### Record set
========

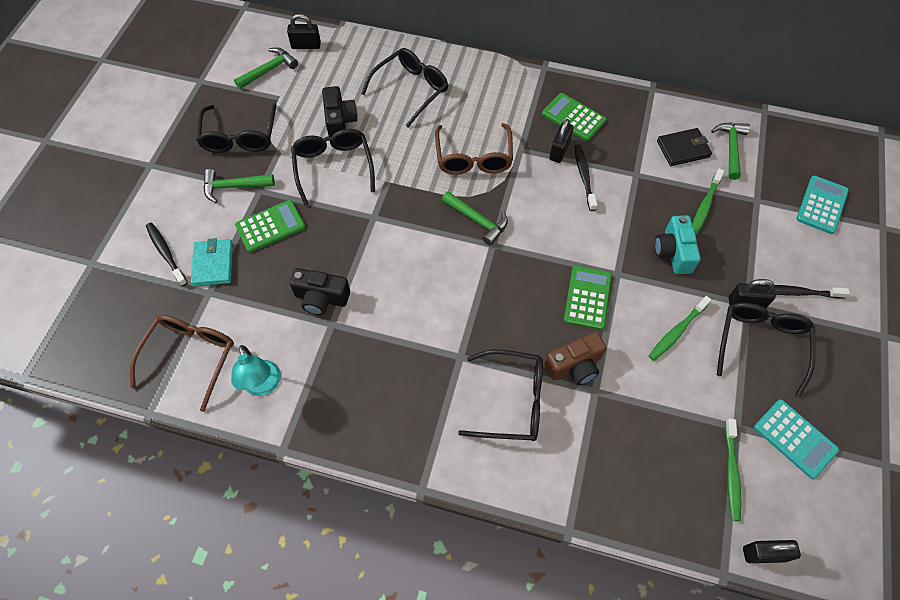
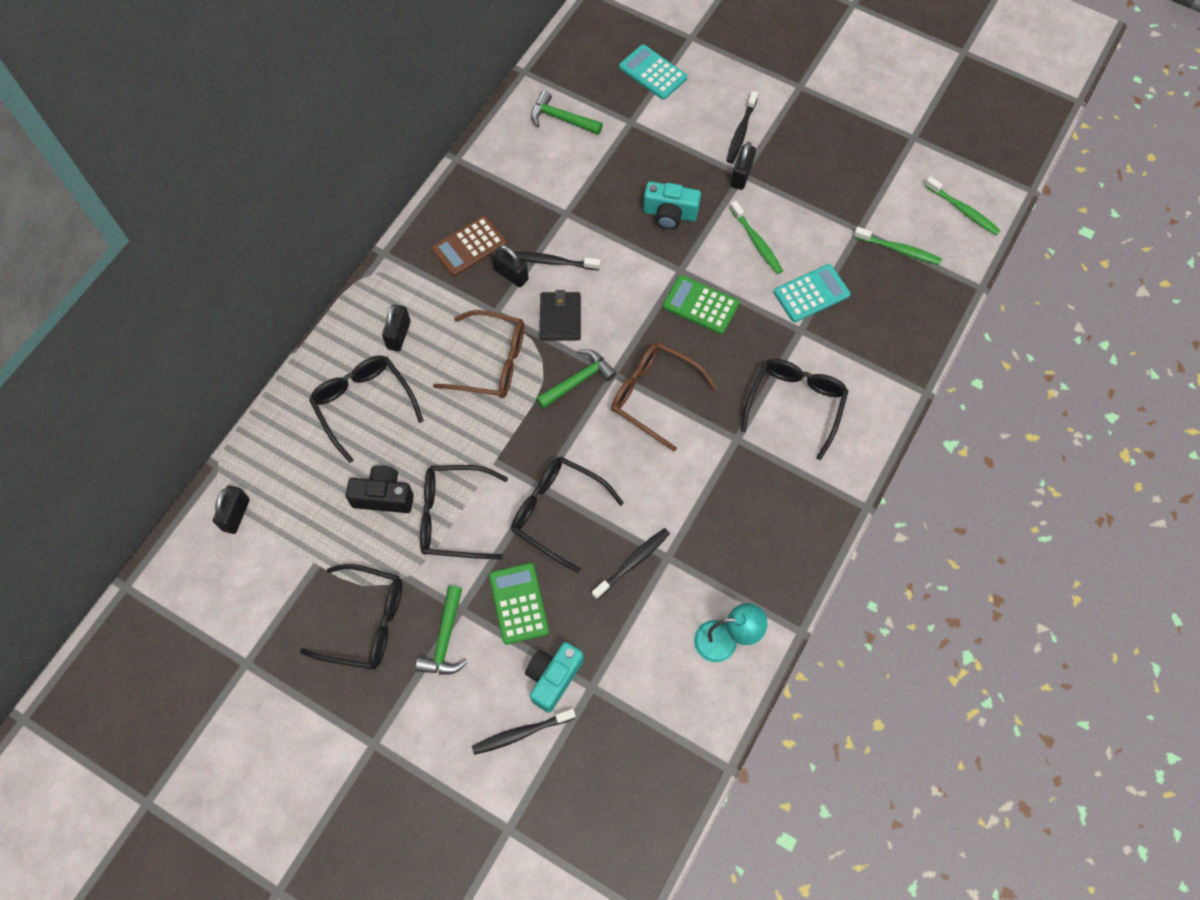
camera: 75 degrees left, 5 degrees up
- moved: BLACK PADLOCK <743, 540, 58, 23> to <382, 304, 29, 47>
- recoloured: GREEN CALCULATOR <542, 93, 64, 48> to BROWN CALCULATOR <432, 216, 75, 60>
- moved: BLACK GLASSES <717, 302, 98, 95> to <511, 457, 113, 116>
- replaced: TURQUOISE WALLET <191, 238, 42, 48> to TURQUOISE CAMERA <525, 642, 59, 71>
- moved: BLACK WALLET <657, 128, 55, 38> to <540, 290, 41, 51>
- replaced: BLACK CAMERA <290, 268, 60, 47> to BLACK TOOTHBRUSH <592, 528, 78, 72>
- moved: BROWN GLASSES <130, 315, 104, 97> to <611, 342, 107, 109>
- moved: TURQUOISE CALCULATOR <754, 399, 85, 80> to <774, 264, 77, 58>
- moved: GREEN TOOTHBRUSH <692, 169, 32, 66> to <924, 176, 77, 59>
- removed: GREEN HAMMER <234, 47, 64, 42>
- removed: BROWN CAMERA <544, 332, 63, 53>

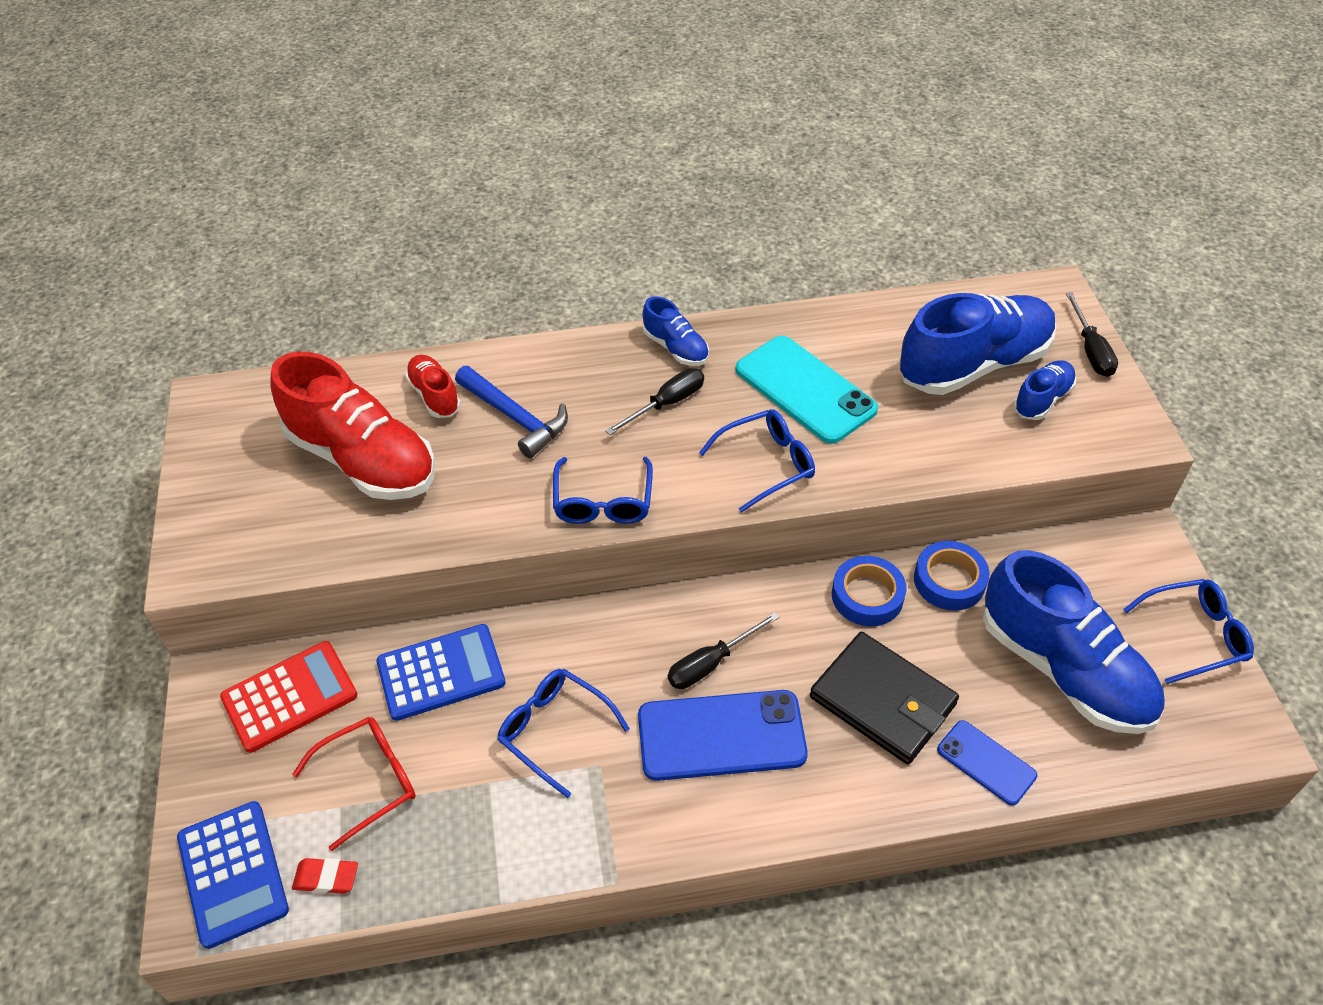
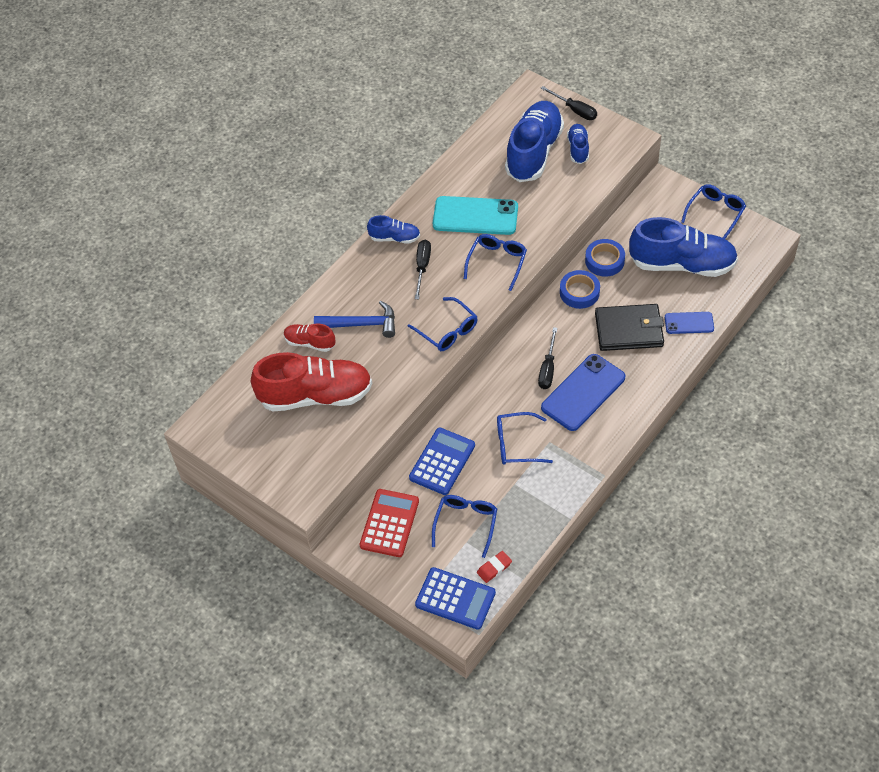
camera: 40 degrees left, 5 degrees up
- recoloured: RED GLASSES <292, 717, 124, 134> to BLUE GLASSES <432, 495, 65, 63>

========

All lines from the one containing "- removed: GREEN HAMMER <234, 47, 64, 42>" through the final line of the records are to be retyped exactly; no other lines and no pictures are to be included.

- removed: GREEN HAMMER <234, 47, 64, 42>
- removed: BROWN CAMERA <544, 332, 63, 53>

camera: 40 degrees left, 5 degrees up
- recoloured: RED GLASSES <292, 717, 124, 134> to BLUE GLASSES <432, 495, 65, 63>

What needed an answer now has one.